_Supplied data:_
━━━━━━━━

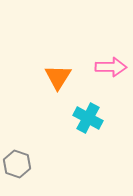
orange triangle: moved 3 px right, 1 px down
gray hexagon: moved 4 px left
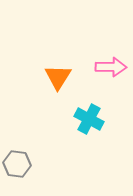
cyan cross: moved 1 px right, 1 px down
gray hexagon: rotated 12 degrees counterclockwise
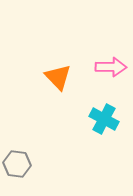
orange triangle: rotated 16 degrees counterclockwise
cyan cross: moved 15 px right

━━━━━━━━

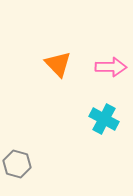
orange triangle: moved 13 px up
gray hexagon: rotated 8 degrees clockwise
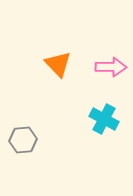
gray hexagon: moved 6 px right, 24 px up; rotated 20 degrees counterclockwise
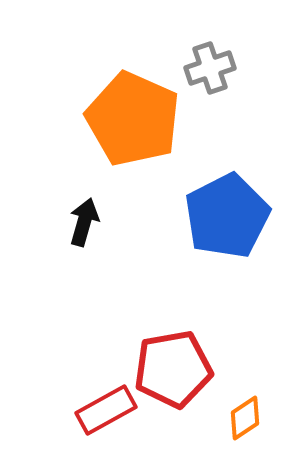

━━━━━━━━

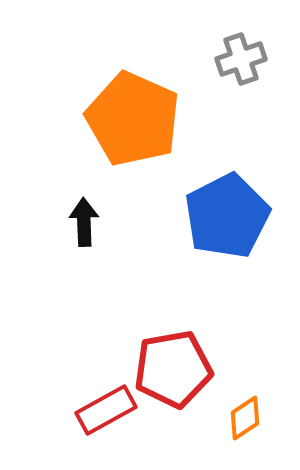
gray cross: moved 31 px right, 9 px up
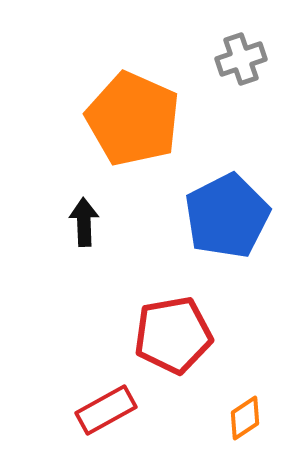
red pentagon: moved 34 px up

━━━━━━━━

_Written request:_
Copy the lines of the material above from the one containing "orange triangle: moved 3 px right, 1 px down" through the one containing "gray hexagon: rotated 12", both included, and leave out the pictures.

_Correct answer:_
orange triangle: moved 3 px right, 1 px down
gray hexagon: moved 4 px left
cyan cross: moved 1 px right, 1 px down
gray hexagon: rotated 12 degrees counterclockwise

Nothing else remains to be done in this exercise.